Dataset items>
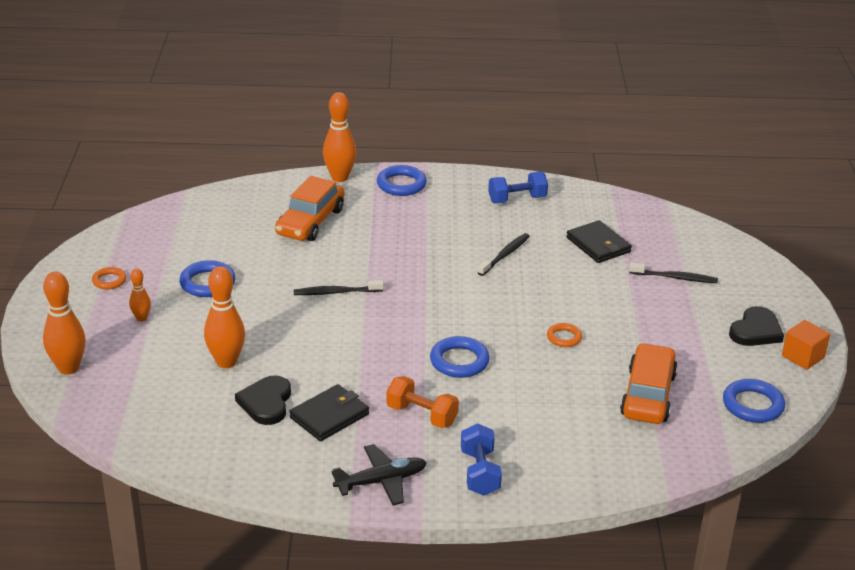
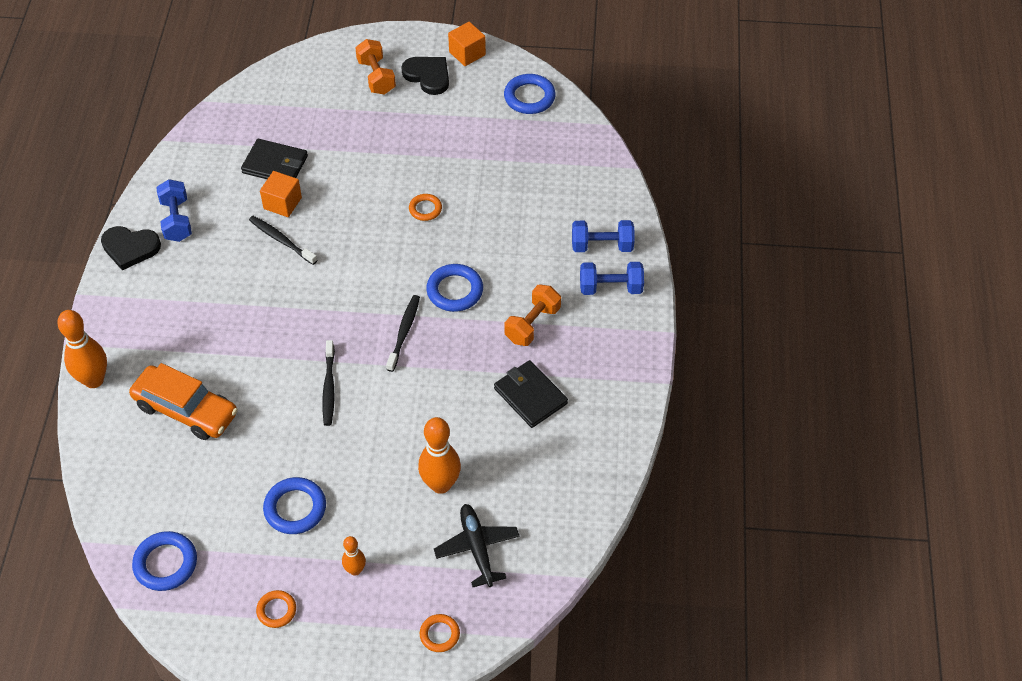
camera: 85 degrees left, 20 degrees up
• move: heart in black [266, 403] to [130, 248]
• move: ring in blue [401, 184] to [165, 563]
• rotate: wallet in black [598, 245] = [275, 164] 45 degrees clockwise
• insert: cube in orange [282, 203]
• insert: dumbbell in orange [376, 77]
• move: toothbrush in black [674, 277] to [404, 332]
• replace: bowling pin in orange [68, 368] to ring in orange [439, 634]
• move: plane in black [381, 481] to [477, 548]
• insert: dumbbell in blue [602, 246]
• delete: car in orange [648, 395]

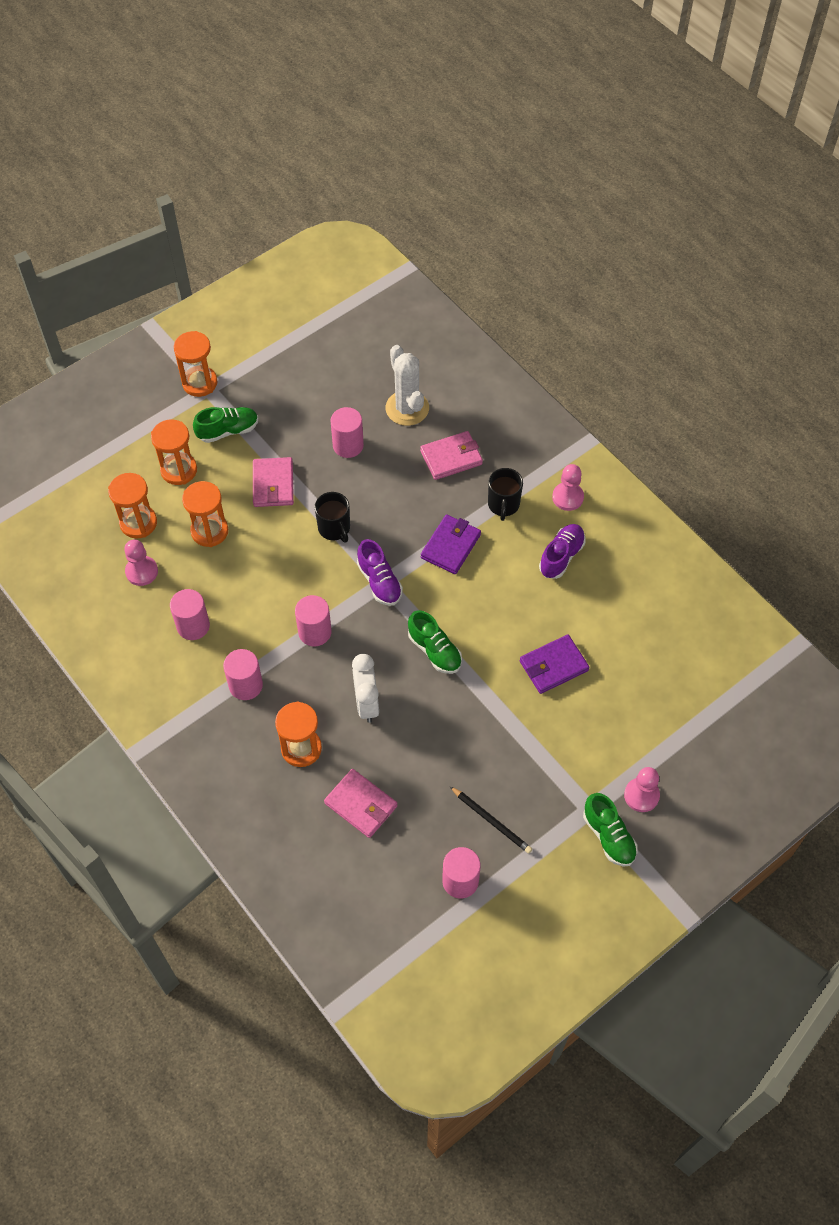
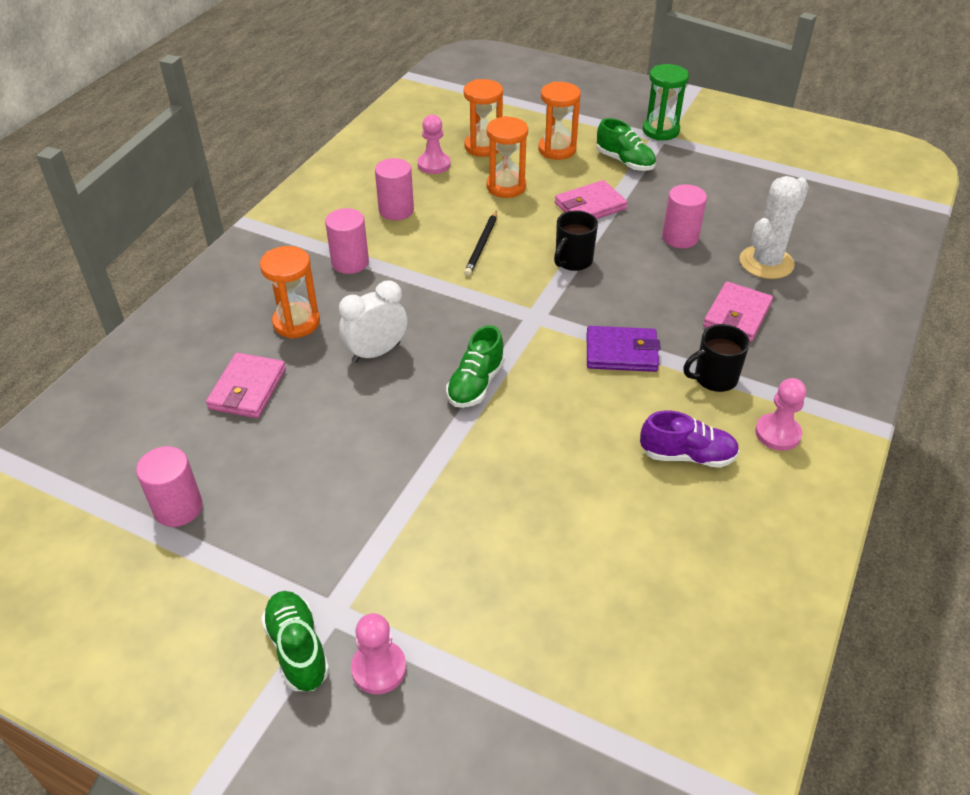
camera: 65 degrees right, 15 degrees down
• rotate: shoe in green [608, 836] = [297, 648] 120 degrees clockwise
• move: pencil in black [491, 821] to [482, 245]
• recolor: hourglass in orange [199, 383] to hourglass in green [660, 131]
• rotate: wallet in pink [451, 458] = [737, 315] 75 degrees clockwise
• delete: cylinder in pink [315, 632]
• delete: shoe in purple [379, 582]
• delete: wallet in purple [553, 666]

YOUR OBJECTIVE> The word "insert" occurs on some lines of the entries. Work out how many such lines there are and reply with the number alone.

ANSWER TO THE EXERCISE> 3